• [Instructions to follow] Swap "px" for "pixels" everywhere in the records below and leave every other word unchanged.

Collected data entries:
◇ ◇ ◇ ◇

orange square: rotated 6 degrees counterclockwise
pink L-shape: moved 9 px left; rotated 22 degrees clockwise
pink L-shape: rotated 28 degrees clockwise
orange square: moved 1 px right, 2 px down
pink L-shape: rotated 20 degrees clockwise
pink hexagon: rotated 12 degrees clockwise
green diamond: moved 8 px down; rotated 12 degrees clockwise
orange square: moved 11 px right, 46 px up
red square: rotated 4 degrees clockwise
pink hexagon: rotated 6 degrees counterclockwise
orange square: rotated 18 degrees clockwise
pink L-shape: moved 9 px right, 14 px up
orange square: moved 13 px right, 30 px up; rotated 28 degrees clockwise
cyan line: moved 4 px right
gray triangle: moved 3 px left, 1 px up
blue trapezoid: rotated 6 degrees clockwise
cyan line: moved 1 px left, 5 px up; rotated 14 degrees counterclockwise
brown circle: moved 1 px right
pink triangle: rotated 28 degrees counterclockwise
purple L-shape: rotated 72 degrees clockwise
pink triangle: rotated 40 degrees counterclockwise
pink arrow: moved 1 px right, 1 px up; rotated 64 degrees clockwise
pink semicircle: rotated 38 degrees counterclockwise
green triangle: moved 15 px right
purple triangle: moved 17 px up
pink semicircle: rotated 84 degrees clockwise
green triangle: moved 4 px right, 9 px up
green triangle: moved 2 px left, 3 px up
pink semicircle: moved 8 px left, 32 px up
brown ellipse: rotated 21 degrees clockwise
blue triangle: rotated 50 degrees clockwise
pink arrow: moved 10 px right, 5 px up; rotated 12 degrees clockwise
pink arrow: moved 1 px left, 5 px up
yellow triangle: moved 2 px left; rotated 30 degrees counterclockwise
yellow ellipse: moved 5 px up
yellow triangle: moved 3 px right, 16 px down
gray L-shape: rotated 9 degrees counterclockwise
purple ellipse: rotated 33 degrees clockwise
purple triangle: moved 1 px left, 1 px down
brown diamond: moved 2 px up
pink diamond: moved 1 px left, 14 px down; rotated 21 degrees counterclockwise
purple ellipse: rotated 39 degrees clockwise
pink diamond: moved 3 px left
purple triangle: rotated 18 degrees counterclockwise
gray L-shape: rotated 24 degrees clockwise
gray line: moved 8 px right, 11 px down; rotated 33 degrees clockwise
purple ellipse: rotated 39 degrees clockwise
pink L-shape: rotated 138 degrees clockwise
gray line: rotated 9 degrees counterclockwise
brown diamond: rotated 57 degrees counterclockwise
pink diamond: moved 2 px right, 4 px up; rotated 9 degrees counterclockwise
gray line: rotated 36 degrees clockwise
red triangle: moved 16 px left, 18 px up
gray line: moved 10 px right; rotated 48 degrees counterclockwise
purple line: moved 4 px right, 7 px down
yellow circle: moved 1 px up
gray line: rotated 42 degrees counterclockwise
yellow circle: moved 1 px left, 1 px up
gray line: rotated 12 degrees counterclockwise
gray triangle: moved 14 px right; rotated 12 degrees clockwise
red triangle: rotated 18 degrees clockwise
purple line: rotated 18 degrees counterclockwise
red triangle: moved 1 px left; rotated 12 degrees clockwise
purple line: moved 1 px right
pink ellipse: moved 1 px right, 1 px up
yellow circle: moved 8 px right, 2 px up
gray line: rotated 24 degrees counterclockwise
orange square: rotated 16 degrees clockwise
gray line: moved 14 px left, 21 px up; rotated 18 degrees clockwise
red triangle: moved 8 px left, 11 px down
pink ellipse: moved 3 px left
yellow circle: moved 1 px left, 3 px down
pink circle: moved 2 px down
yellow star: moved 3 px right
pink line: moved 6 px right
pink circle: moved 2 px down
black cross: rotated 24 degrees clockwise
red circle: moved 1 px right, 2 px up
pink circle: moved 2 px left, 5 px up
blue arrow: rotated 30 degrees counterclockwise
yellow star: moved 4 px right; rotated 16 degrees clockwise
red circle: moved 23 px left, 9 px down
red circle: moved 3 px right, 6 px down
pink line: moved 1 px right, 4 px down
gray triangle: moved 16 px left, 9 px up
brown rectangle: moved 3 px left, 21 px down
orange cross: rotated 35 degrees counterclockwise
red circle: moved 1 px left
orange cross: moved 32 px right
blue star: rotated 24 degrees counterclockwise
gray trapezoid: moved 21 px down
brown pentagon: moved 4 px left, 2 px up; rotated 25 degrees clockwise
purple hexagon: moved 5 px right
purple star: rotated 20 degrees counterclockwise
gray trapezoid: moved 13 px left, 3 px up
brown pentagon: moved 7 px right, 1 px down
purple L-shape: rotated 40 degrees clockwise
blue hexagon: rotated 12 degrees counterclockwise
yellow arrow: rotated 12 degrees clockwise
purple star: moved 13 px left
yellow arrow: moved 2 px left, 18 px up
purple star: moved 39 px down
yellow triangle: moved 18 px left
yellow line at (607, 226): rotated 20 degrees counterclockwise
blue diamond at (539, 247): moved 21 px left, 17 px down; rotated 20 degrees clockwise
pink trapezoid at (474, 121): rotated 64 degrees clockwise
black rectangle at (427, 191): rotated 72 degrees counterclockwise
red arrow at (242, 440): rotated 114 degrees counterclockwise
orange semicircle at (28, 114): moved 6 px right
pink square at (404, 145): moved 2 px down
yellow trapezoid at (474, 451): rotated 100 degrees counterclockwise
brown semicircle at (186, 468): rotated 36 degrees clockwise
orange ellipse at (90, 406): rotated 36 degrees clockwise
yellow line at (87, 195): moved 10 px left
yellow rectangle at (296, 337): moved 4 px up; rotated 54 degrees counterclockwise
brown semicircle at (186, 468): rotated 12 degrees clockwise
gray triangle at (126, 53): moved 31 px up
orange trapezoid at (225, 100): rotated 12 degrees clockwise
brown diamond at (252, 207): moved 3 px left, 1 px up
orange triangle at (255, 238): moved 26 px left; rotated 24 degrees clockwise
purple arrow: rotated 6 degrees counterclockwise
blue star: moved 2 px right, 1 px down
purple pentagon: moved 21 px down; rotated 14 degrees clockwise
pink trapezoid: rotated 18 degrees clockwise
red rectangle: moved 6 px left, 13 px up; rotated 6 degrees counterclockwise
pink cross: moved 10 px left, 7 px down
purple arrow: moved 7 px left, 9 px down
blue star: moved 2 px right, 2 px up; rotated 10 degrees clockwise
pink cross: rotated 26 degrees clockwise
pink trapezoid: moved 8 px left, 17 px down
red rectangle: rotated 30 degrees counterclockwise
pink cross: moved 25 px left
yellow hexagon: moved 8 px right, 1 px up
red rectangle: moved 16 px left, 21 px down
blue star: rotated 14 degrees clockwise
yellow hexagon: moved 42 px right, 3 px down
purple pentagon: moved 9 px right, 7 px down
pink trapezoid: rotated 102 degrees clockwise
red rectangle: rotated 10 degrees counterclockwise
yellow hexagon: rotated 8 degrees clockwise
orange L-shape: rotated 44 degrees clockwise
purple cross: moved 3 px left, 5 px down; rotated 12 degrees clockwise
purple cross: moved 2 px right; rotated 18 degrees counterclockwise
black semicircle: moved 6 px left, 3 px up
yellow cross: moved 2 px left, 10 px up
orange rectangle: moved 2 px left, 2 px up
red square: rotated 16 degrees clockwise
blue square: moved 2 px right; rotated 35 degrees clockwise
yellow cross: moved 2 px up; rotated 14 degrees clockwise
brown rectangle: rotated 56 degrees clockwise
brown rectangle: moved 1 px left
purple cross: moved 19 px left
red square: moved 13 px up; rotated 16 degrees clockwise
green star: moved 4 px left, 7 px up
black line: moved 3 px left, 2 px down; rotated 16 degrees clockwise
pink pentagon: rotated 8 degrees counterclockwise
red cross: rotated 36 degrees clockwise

◇ ◇ ◇ ◇

• [Output for this exercise]
orange square: rotated 6 degrees counterclockwise
pink L-shape: moved 9 pixels left; rotated 22 degrees clockwise
pink L-shape: rotated 28 degrees clockwise
orange square: moved 1 pixels right, 2 pixels down
pink L-shape: rotated 20 degrees clockwise
pink hexagon: rotated 12 degrees clockwise
green diamond: moved 8 pixels down; rotated 12 degrees clockwise
orange square: moved 11 pixels right, 46 pixels up
red square: rotated 4 degrees clockwise
pink hexagon: rotated 6 degrees counterclockwise
orange square: rotated 18 degrees clockwise
pink L-shape: moved 9 pixels right, 14 pixels up
orange square: moved 13 pixels right, 30 pixels up; rotated 28 degrees clockwise
cyan line: moved 4 pixels right
gray triangle: moved 3 pixels left, 1 pixels up
blue trapezoid: rotated 6 degrees clockwise
cyan line: moved 1 pixels left, 5 pixels up; rotated 14 degrees counterclockwise
brown circle: moved 1 pixels right
pink triangle: rotated 28 degrees counterclockwise
purple L-shape: rotated 72 degrees clockwise
pink triangle: rotated 40 degrees counterclockwise
pink arrow: moved 1 pixels right, 1 pixels up; rotated 64 degrees clockwise
pink semicircle: rotated 38 degrees counterclockwise
green triangle: moved 15 pixels right
purple triangle: moved 17 pixels up
pink semicircle: rotated 84 degrees clockwise
green triangle: moved 4 pixels right, 9 pixels up
green triangle: moved 2 pixels left, 3 pixels up
pink semicircle: moved 8 pixels left, 32 pixels up
brown ellipse: rotated 21 degrees clockwise
blue triangle: rotated 50 degrees clockwise
pink arrow: moved 10 pixels right, 5 pixels up; rotated 12 degrees clockwise
pink arrow: moved 1 pixels left, 5 pixels up
yellow triangle: moved 2 pixels left; rotated 30 degrees counterclockwise
yellow ellipse: moved 5 pixels up
yellow triangle: moved 3 pixels right, 16 pixels down
gray L-shape: rotated 9 degrees counterclockwise
purple ellipse: rotated 33 degrees clockwise
purple triangle: moved 1 pixels left, 1 pixels down
brown diamond: moved 2 pixels up
pink diamond: moved 1 pixels left, 14 pixels down; rotated 21 degrees counterclockwise
purple ellipse: rotated 39 degrees clockwise
pink diamond: moved 3 pixels left
purple triangle: rotated 18 degrees counterclockwise
gray L-shape: rotated 24 degrees clockwise
gray line: moved 8 pixels right, 11 pixels down; rotated 33 degrees clockwise
purple ellipse: rotated 39 degrees clockwise
pink L-shape: rotated 138 degrees clockwise
gray line: rotated 9 degrees counterclockwise
brown diamond: rotated 57 degrees counterclockwise
pink diamond: moved 2 pixels right, 4 pixels up; rotated 9 degrees counterclockwise
gray line: rotated 36 degrees clockwise
red triangle: moved 16 pixels left, 18 pixels up
gray line: moved 10 pixels right; rotated 48 degrees counterclockwise
purple line: moved 4 pixels right, 7 pixels down
yellow circle: moved 1 pixels up
gray line: rotated 42 degrees counterclockwise
yellow circle: moved 1 pixels left, 1 pixels up
gray line: rotated 12 degrees counterclockwise
gray triangle: moved 14 pixels right; rotated 12 degrees clockwise
red triangle: rotated 18 degrees clockwise
purple line: rotated 18 degrees counterclockwise
red triangle: moved 1 pixels left; rotated 12 degrees clockwise
purple line: moved 1 pixels right
pink ellipse: moved 1 pixels right, 1 pixels up
yellow circle: moved 8 pixels right, 2 pixels up
gray line: rotated 24 degrees counterclockwise
orange square: rotated 16 degrees clockwise
gray line: moved 14 pixels left, 21 pixels up; rotated 18 degrees clockwise
red triangle: moved 8 pixels left, 11 pixels down
pink ellipse: moved 3 pixels left
yellow circle: moved 1 pixels left, 3 pixels down
pink circle: moved 2 pixels down
yellow star: moved 3 pixels right
pink line: moved 6 pixels right
pink circle: moved 2 pixels down
black cross: rotated 24 degrees clockwise
red circle: moved 1 pixels right, 2 pixels up
pink circle: moved 2 pixels left, 5 pixels up
blue arrow: rotated 30 degrees counterclockwise
yellow star: moved 4 pixels right; rotated 16 degrees clockwise
red circle: moved 23 pixels left, 9 pixels down
red circle: moved 3 pixels right, 6 pixels down
pink line: moved 1 pixels right, 4 pixels down
gray triangle: moved 16 pixels left, 9 pixels up
brown rectangle: moved 3 pixels left, 21 pixels down
orange cross: rotated 35 degrees counterclockwise
red circle: moved 1 pixels left
orange cross: moved 32 pixels right
blue star: rotated 24 degrees counterclockwise
gray trapezoid: moved 21 pixels down
brown pentagon: moved 4 pixels left, 2 pixels up; rotated 25 degrees clockwise
purple hexagon: moved 5 pixels right
purple star: rotated 20 degrees counterclockwise
gray trapezoid: moved 13 pixels left, 3 pixels up
brown pentagon: moved 7 pixels right, 1 pixels down
purple L-shape: rotated 40 degrees clockwise
blue hexagon: rotated 12 degrees counterclockwise
yellow arrow: rotated 12 degrees clockwise
purple star: moved 13 pixels left
yellow arrow: moved 2 pixels left, 18 pixels up
purple star: moved 39 pixels down
yellow triangle: moved 18 pixels left
yellow line at (607, 226): rotated 20 degrees counterclockwise
blue diamond at (539, 247): moved 21 pixels left, 17 pixels down; rotated 20 degrees clockwise
pink trapezoid at (474, 121): rotated 64 degrees clockwise
black rectangle at (427, 191): rotated 72 degrees counterclockwise
red arrow at (242, 440): rotated 114 degrees counterclockwise
orange semicircle at (28, 114): moved 6 pixels right
pink square at (404, 145): moved 2 pixels down
yellow trapezoid at (474, 451): rotated 100 degrees counterclockwise
brown semicircle at (186, 468): rotated 36 degrees clockwise
orange ellipse at (90, 406): rotated 36 degrees clockwise
yellow line at (87, 195): moved 10 pixels left
yellow rectangle at (296, 337): moved 4 pixels up; rotated 54 degrees counterclockwise
brown semicircle at (186, 468): rotated 12 degrees clockwise
gray triangle at (126, 53): moved 31 pixels up
orange trapezoid at (225, 100): rotated 12 degrees clockwise
brown diamond at (252, 207): moved 3 pixels left, 1 pixels up
orange triangle at (255, 238): moved 26 pixels left; rotated 24 degrees clockwise
purple arrow: rotated 6 degrees counterclockwise
blue star: moved 2 pixels right, 1 pixels down
purple pentagon: moved 21 pixels down; rotated 14 degrees clockwise
pink trapezoid: rotated 18 degrees clockwise
red rectangle: moved 6 pixels left, 13 pixels up; rotated 6 degrees counterclockwise
pink cross: moved 10 pixels left, 7 pixels down
purple arrow: moved 7 pixels left, 9 pixels down
blue star: moved 2 pixels right, 2 pixels up; rotated 10 degrees clockwise
pink cross: rotated 26 degrees clockwise
pink trapezoid: moved 8 pixels left, 17 pixels down
red rectangle: rotated 30 degrees counterclockwise
pink cross: moved 25 pixels left
yellow hexagon: moved 8 pixels right, 1 pixels up
red rectangle: moved 16 pixels left, 21 pixels down
blue star: rotated 14 degrees clockwise
yellow hexagon: moved 42 pixels right, 3 pixels down
purple pentagon: moved 9 pixels right, 7 pixels down
pink trapezoid: rotated 102 degrees clockwise
red rectangle: rotated 10 degrees counterclockwise
yellow hexagon: rotated 8 degrees clockwise
orange L-shape: rotated 44 degrees clockwise
purple cross: moved 3 pixels left, 5 pixels down; rotated 12 degrees clockwise
purple cross: moved 2 pixels right; rotated 18 degrees counterclockwise
black semicircle: moved 6 pixels left, 3 pixels up
yellow cross: moved 2 pixels left, 10 pixels up
orange rectangle: moved 2 pixels left, 2 pixels up
red square: rotated 16 degrees clockwise
blue square: moved 2 pixels right; rotated 35 degrees clockwise
yellow cross: moved 2 pixels up; rotated 14 degrees clockwise
brown rectangle: rotated 56 degrees clockwise
brown rectangle: moved 1 pixels left
purple cross: moved 19 pixels left
red square: moved 13 pixels up; rotated 16 degrees clockwise
green star: moved 4 pixels left, 7 pixels up
black line: moved 3 pixels left, 2 pixels down; rotated 16 degrees clockwise
pink pentagon: rotated 8 degrees counterclockwise
red cross: rotated 36 degrees clockwise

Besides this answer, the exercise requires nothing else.